> _Exercise aim_:
Please transcribe, word for word, the line containing "yellow watering can" and every line after it through the end of the records below, and nothing else.

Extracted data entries
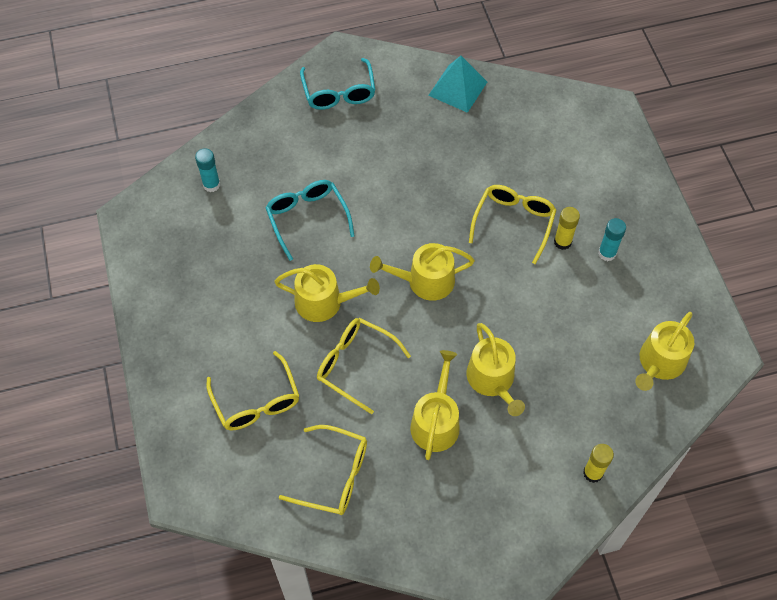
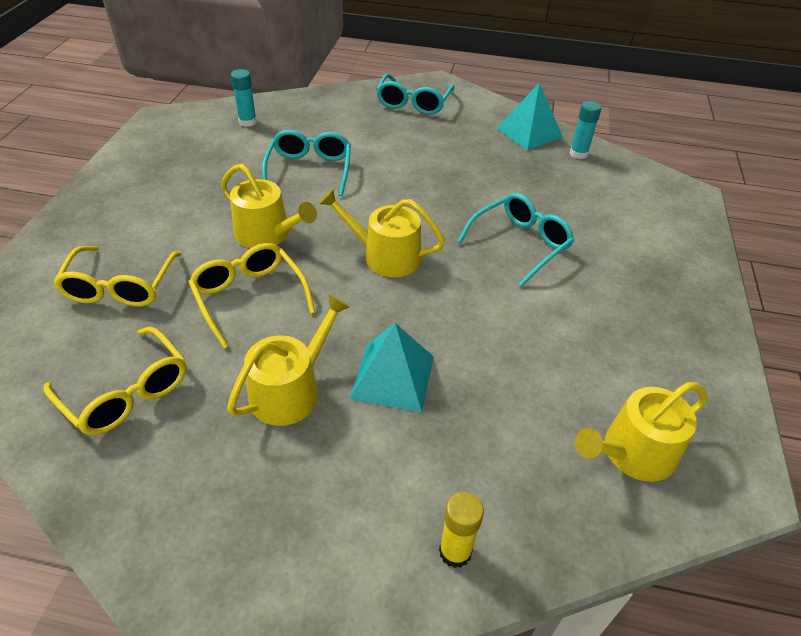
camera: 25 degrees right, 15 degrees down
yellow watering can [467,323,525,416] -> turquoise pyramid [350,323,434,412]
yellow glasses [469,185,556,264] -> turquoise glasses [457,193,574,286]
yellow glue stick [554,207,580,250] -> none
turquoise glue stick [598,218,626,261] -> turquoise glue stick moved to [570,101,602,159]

> _Expected answer_:
yellow watering can [467,323,525,416] -> turquoise pyramid [350,323,434,412]
yellow glasses [469,185,556,264] -> turquoise glasses [457,193,574,286]
yellow glue stick [554,207,580,250] -> none
turquoise glue stick [598,218,626,261] -> turquoise glue stick moved to [570,101,602,159]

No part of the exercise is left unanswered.